Would you copy the entries that follow exactly, leaving out every picture?

(Beginning of Exercise data)

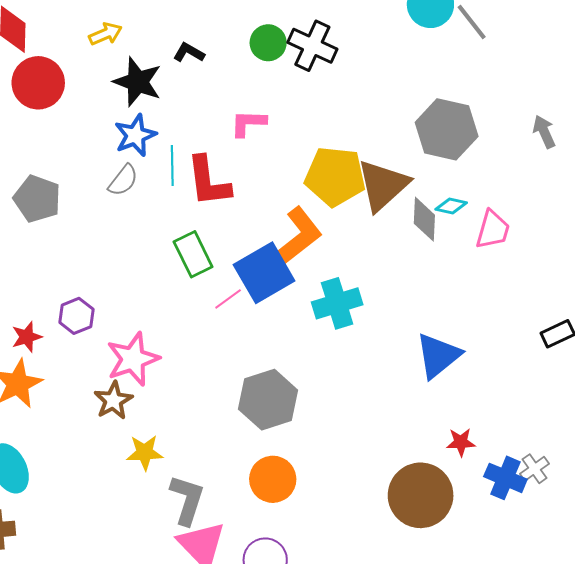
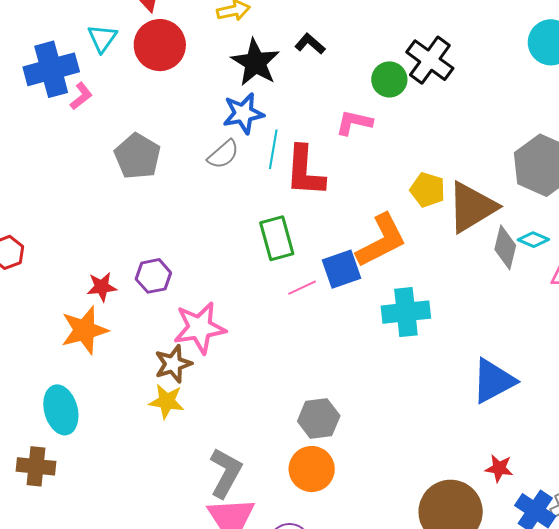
green circle: (268, 43) -> (389, 79), moved
yellow pentagon: (335, 176) -> (428, 190), size x0.6
blue square: (264, 273) -> (342, 269), size x0.7
gray hexagon: (268, 400) -> (319, 418), moved, size x0.7
yellow star: (145, 453) -> (167, 401), moved

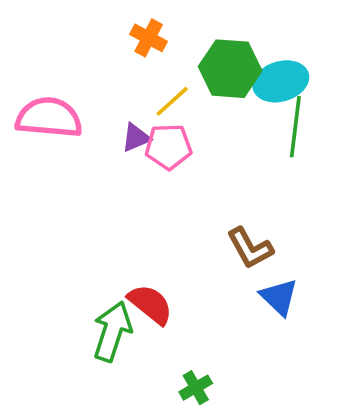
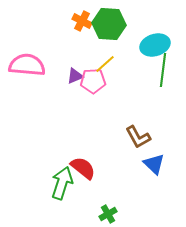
green hexagon: (230, 69) -> (109, 24), moved
yellow line: (172, 101) -> (105, 64), moved

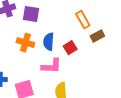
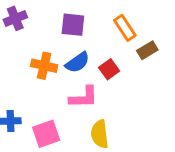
purple square: (31, 14) -> (73, 25), moved
blue semicircle: (49, 42) -> (77, 62), turned -126

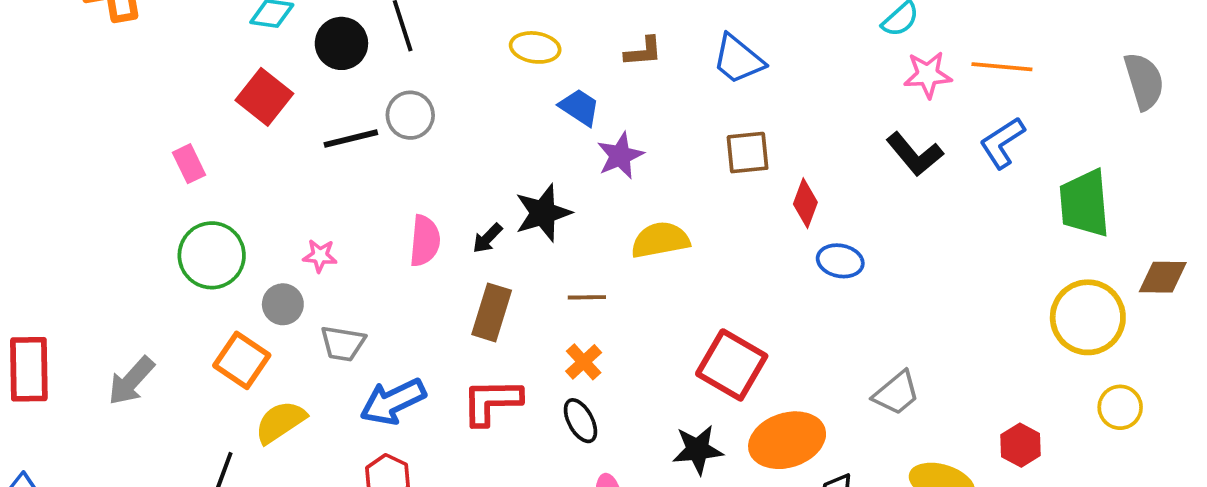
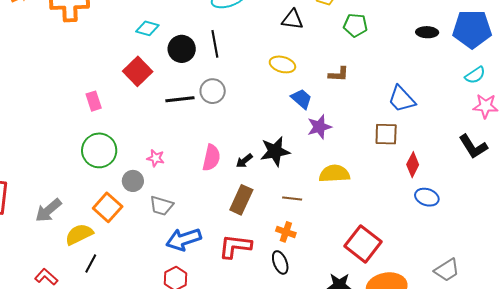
blue trapezoid: (738, 59) -> (402, 99), moved
orange cross: (584, 362) -> (286, 232), turned -36
yellow semicircle: (280, 422) -> (79, 234), moved

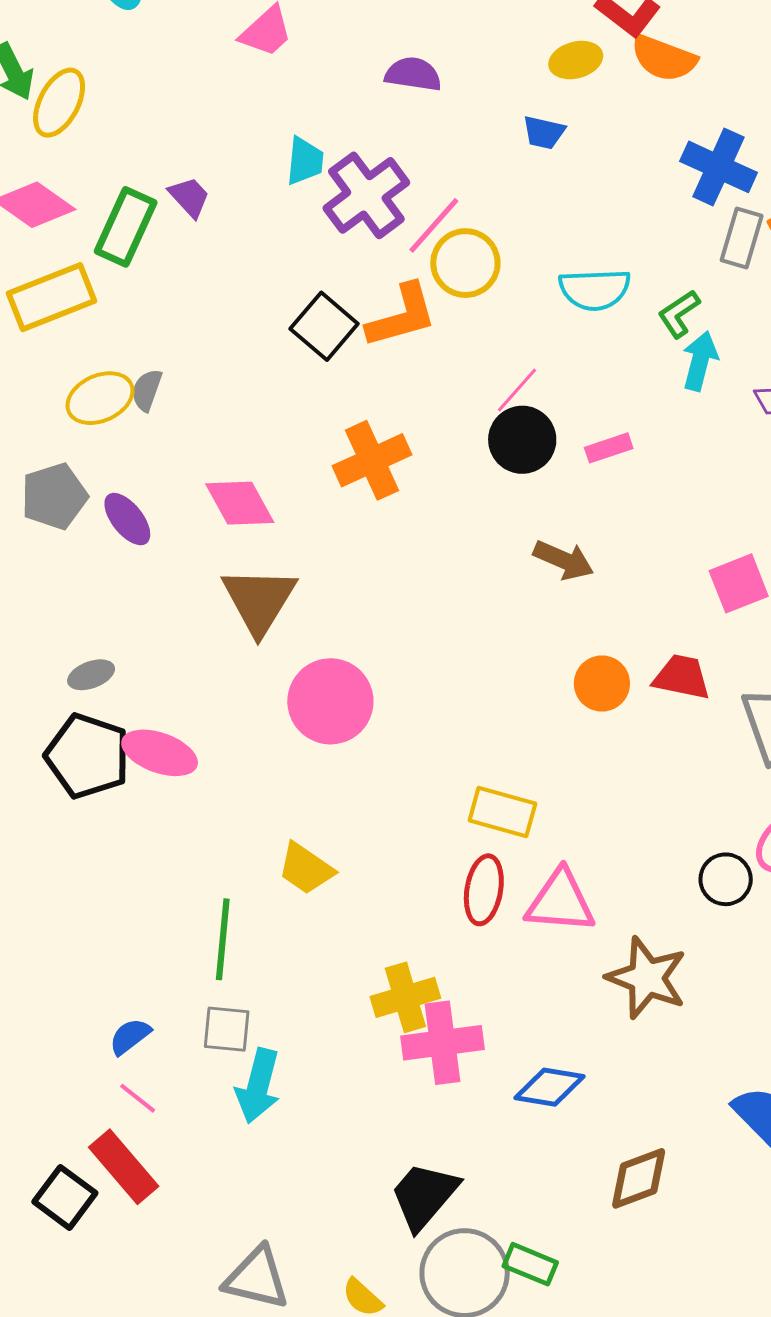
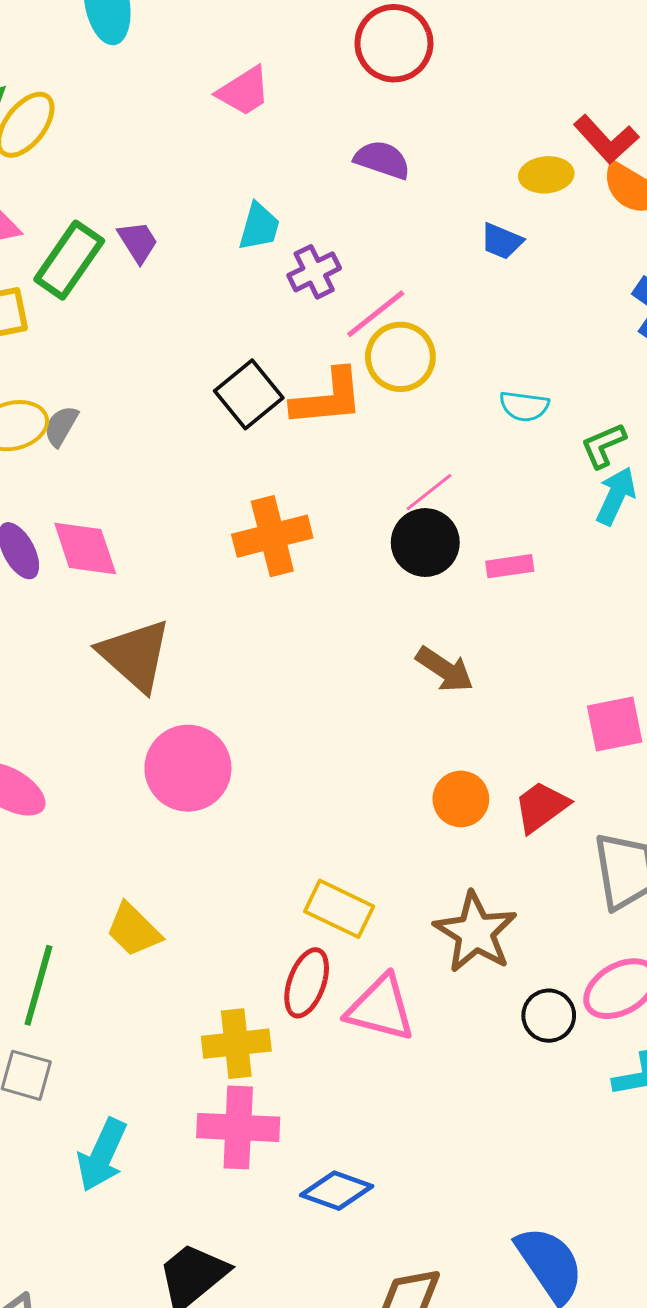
purple cross: (366, 195) -> (314, 272), size x0.6
cyan semicircle: (595, 289) -> (524, 406), size x0.7
pink diamond: (240, 503) -> (85, 548), moved
brown triangle: (259, 600) -> (135, 655), turned -30
red trapezoid: (682, 677) -> (541, 807), turned -58
brown star: (647, 978) -> (475, 932), moved
yellow cross: (405, 997) -> (236, 1044), moved
cyan arrow: (258, 1086) -> (102, 1155), moved

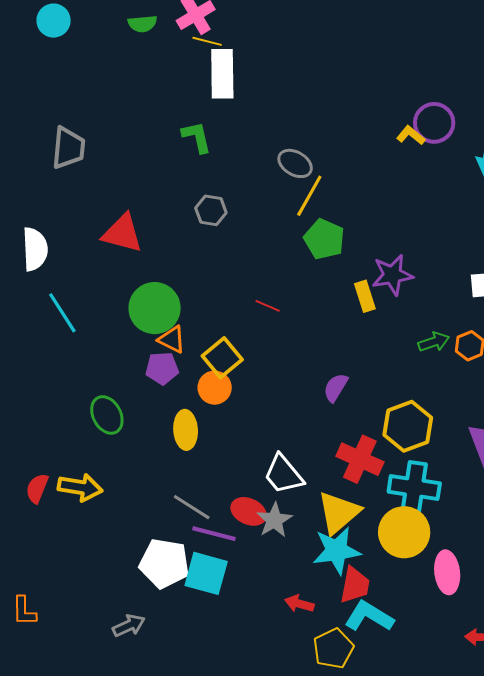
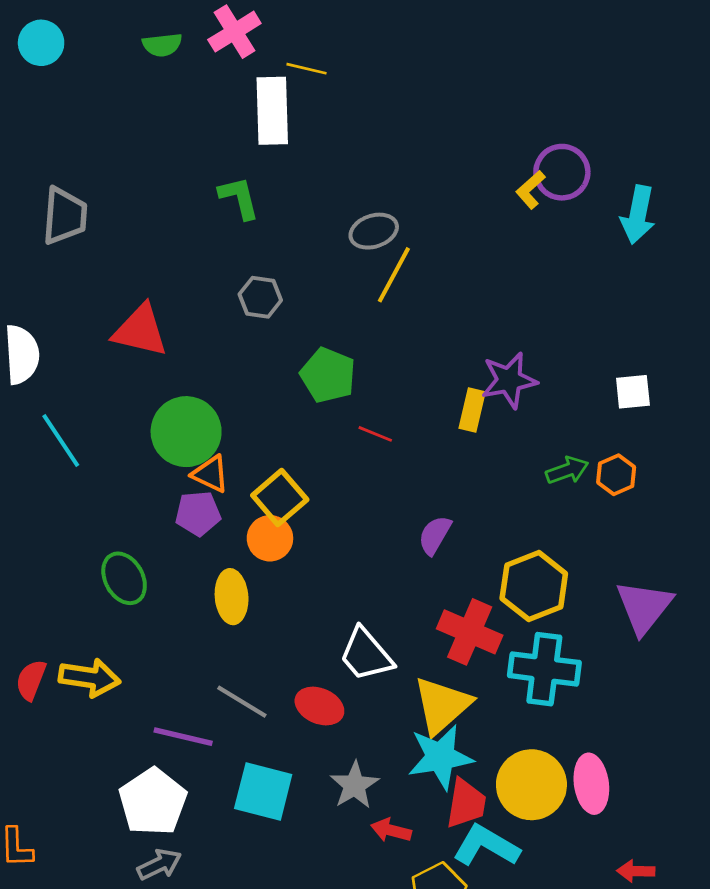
yellow line: (207, 41) -> (306, 69), moved
yellow L-shape: (411, 135) -> (530, 190), turned -80
gray ellipse: (295, 163) -> (374, 231), turned -48
green pentagon: (324, 239) -> (328, 375), moved
yellow rectangle: (365, 296) -> (472, 410), turned 32
red line: (268, 306) -> (375, 434), moved
gray star: (274, 520) -> (354, 785), moved
yellow circle: (404, 532) -> (531, 785), moved
purple line: (214, 534) -> (183, 737), moved
white pentagon: (164, 563) -> (153, 802), moved, turned 30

(End of Exercise data)

* **Result of this task**
green circle: (268, 43) -> (389, 79), moved
yellow pentagon: (335, 176) -> (428, 190), size x0.6
blue square: (264, 273) -> (342, 269), size x0.7
gray hexagon: (268, 400) -> (319, 418), moved, size x0.7
yellow star: (145, 453) -> (167, 401), moved

green hexagon: (230, 69) -> (109, 24), moved
yellow line: (172, 101) -> (105, 64), moved

purple square: (31, 14) -> (73, 25), moved
blue semicircle: (49, 42) -> (77, 62), turned -126

blue trapezoid: (738, 59) -> (402, 99), moved
orange cross: (584, 362) -> (286, 232), turned -36
yellow semicircle: (280, 422) -> (79, 234), moved

purple cross: (366, 195) -> (314, 272), size x0.6
cyan semicircle: (595, 289) -> (524, 406), size x0.7
pink diamond: (240, 503) -> (85, 548), moved
brown triangle: (259, 600) -> (135, 655), turned -30
red trapezoid: (682, 677) -> (541, 807), turned -58
brown star: (647, 978) -> (475, 932), moved
yellow cross: (405, 997) -> (236, 1044), moved
cyan arrow: (258, 1086) -> (102, 1155), moved

yellow line: (207, 41) -> (306, 69), moved
yellow L-shape: (411, 135) -> (530, 190), turned -80
gray ellipse: (295, 163) -> (374, 231), turned -48
green pentagon: (324, 239) -> (328, 375), moved
yellow rectangle: (365, 296) -> (472, 410), turned 32
red line: (268, 306) -> (375, 434), moved
gray star: (274, 520) -> (354, 785), moved
yellow circle: (404, 532) -> (531, 785), moved
purple line: (214, 534) -> (183, 737), moved
white pentagon: (164, 563) -> (153, 802), moved, turned 30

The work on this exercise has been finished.